Work instruction ▸ Each entry should be printed exactly, with its images omitted.
[Dataset extract]
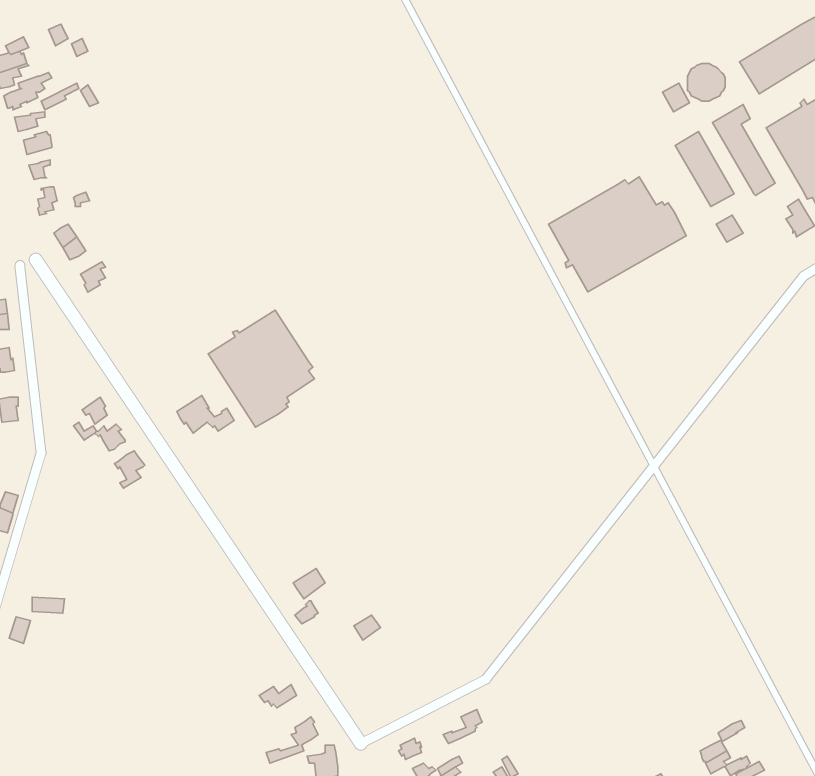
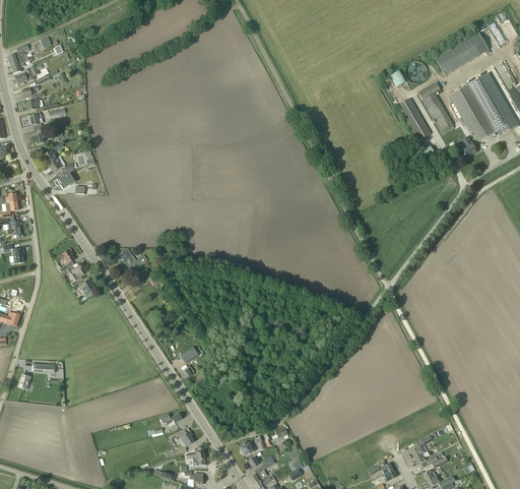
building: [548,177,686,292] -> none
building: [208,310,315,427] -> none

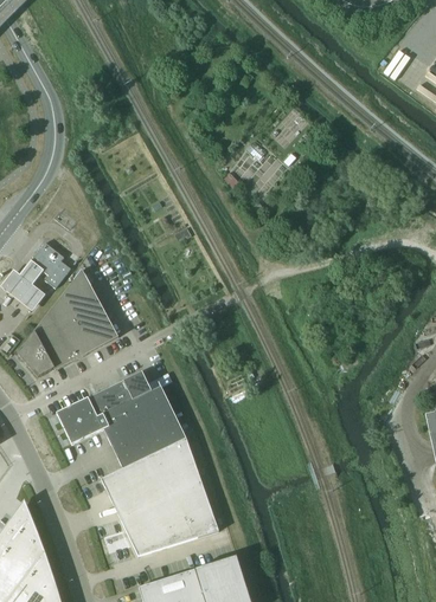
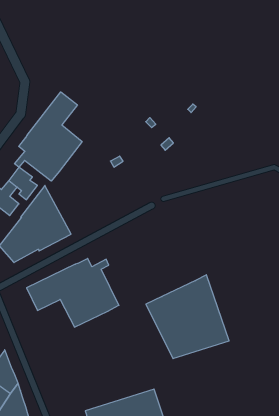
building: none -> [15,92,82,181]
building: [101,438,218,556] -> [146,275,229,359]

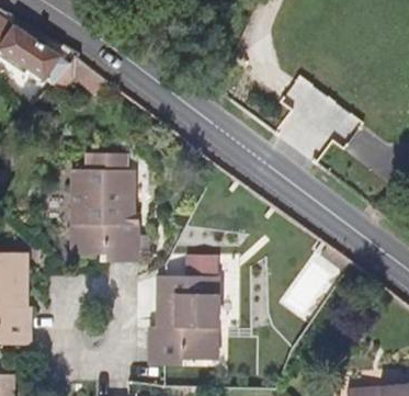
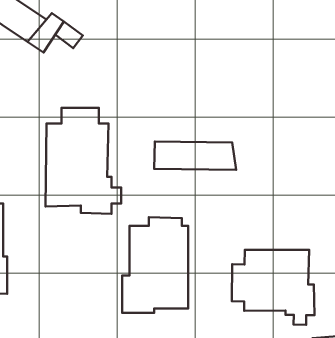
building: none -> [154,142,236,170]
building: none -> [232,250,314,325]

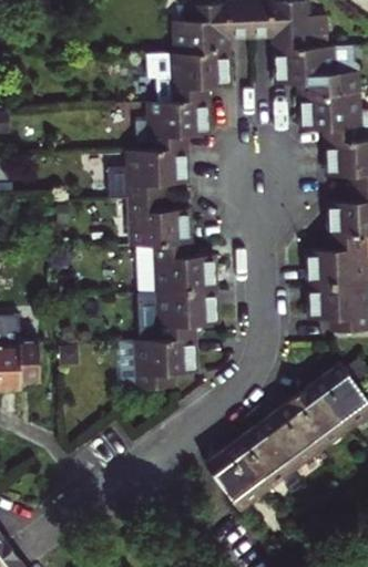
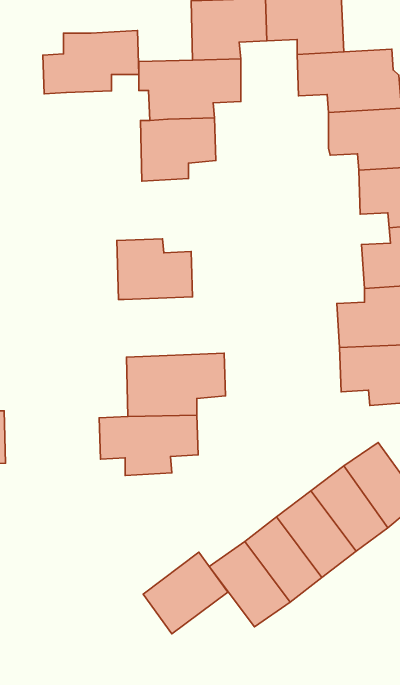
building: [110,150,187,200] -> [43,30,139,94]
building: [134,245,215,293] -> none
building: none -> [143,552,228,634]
[/Dataset extract]
Response ▸
building: [548,177,686,292] -> none
building: [208,310,315,427] -> none

building: none -> [15,92,82,181]
building: [101,438,218,556] -> [146,275,229,359]

building: none -> [154,142,236,170]
building: none -> [232,250,314,325]

building: [110,150,187,200] -> [43,30,139,94]
building: [134,245,215,293] -> none
building: none -> [143,552,228,634]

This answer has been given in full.